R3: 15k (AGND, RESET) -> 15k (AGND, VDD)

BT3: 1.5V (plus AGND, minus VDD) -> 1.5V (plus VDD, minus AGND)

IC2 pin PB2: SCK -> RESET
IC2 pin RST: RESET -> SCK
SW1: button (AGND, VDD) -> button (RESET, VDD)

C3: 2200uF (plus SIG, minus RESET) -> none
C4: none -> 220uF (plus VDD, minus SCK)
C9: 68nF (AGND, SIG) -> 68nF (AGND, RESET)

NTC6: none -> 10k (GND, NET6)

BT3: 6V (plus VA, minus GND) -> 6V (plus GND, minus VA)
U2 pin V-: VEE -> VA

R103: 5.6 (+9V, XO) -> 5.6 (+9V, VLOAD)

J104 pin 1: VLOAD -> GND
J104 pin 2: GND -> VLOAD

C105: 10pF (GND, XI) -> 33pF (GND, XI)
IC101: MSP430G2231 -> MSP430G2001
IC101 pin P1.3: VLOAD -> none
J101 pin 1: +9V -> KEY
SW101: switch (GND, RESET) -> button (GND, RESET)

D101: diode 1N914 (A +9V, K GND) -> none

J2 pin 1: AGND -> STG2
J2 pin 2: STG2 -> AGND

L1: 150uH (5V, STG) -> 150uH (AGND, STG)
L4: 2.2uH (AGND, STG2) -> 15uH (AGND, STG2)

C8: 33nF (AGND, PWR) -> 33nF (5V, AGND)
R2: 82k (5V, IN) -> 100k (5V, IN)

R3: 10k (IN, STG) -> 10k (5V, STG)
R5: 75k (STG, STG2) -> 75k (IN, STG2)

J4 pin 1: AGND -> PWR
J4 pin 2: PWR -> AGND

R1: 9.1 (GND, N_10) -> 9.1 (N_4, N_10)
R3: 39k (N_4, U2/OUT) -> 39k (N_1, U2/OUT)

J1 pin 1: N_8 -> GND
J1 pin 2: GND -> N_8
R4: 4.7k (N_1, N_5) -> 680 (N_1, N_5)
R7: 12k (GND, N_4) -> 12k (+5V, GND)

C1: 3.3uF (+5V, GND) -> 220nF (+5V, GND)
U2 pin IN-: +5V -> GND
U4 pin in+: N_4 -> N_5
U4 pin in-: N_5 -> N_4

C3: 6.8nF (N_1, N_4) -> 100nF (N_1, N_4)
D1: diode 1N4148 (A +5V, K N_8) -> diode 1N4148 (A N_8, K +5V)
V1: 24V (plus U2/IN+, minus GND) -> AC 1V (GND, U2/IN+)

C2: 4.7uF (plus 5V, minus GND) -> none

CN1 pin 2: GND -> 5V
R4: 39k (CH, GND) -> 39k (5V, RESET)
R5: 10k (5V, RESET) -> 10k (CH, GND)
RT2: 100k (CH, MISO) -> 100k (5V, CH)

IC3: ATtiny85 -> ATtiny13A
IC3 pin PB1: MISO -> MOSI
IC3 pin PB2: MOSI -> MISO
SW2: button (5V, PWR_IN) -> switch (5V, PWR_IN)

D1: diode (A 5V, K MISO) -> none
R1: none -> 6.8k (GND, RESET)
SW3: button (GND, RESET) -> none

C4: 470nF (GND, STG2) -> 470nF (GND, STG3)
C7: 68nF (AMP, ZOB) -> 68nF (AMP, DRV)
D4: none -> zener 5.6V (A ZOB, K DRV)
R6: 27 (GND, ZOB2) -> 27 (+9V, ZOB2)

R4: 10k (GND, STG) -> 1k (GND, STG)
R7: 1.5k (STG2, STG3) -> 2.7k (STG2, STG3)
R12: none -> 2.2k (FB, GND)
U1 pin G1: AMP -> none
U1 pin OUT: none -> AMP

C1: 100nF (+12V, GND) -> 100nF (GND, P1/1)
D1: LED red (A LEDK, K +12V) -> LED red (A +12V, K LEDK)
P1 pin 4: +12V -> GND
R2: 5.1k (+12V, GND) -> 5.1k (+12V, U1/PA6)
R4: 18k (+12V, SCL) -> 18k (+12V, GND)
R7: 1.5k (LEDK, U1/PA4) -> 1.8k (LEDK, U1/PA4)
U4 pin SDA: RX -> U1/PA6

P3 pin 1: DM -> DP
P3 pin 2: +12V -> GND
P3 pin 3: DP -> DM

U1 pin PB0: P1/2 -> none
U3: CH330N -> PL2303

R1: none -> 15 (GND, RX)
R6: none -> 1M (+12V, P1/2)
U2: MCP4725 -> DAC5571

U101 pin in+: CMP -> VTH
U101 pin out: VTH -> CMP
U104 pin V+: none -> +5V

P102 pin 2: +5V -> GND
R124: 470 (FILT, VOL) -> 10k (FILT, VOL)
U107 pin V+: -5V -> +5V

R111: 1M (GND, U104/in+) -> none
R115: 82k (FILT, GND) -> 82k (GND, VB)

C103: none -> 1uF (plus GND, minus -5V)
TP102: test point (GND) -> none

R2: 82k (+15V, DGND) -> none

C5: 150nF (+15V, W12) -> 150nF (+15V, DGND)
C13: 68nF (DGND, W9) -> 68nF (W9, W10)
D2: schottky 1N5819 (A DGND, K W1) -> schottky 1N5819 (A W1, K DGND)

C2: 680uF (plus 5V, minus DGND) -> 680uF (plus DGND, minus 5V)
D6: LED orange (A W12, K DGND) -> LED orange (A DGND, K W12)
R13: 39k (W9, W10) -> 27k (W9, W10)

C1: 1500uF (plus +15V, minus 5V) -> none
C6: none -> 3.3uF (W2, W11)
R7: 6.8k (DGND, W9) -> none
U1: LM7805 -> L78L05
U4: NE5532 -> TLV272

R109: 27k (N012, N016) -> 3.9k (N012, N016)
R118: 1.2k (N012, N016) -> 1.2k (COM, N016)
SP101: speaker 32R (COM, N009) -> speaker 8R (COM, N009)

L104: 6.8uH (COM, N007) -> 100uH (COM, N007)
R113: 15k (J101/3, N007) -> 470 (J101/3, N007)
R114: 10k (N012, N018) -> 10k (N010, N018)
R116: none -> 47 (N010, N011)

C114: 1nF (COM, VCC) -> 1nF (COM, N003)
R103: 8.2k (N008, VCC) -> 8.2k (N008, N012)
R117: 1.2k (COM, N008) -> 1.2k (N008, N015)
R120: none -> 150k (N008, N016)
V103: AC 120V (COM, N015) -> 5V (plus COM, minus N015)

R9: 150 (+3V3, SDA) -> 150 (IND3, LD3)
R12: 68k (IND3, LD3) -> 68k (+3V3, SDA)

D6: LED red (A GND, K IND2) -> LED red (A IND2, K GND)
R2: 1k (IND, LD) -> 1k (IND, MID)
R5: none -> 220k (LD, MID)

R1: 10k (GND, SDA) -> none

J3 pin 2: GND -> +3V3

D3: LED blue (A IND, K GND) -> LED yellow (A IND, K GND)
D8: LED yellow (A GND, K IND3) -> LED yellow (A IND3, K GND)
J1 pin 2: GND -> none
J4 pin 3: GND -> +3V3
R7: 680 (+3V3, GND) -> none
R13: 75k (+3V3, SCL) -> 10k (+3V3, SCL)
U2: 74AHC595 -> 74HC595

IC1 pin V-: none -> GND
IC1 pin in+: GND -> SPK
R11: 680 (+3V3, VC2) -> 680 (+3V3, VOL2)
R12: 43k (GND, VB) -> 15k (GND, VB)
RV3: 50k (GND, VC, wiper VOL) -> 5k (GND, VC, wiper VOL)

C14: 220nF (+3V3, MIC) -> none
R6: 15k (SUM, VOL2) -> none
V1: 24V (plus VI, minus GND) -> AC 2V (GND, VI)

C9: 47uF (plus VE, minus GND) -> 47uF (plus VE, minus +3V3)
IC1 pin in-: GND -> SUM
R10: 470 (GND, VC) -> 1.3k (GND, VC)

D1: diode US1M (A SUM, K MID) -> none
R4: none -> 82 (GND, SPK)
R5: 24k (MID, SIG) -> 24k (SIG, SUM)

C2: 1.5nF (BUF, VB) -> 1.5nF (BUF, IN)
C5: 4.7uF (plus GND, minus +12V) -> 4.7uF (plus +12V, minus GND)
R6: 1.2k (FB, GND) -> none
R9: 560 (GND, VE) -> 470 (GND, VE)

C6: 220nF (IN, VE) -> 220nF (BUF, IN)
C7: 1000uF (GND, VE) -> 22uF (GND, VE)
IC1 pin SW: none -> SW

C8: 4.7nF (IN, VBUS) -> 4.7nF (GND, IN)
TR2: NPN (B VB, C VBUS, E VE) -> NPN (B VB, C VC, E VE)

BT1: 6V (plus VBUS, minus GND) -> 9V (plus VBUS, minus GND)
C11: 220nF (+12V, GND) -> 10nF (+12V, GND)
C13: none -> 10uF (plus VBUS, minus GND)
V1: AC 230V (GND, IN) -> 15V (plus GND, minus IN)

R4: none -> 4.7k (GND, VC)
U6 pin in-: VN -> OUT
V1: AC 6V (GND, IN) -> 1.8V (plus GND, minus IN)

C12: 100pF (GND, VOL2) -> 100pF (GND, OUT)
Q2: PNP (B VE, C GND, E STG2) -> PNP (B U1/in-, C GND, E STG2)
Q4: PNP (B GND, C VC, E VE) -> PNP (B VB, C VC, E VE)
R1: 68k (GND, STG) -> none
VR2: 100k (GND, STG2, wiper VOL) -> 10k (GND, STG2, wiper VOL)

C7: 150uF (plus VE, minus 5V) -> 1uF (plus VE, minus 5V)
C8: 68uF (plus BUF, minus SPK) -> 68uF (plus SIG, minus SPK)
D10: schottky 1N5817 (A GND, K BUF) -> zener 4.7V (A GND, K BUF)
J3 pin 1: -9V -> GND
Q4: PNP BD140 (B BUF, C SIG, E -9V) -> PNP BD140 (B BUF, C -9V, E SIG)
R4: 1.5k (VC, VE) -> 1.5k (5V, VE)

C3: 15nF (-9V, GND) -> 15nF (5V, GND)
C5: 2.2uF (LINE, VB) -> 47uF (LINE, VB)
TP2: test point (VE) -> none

━━━━━━━━━━

ACTIVITY
In the records above, find each line holding "wiper" and copy it.

ANSWER TO THIS EXERCISE
RV3: 50k (GND, VC, wiper VOL) -> 5k (GND, VC, wiper VOL)
VR2: 100k (GND, STG2, wiper VOL) -> 10k (GND, STG2, wiper VOL)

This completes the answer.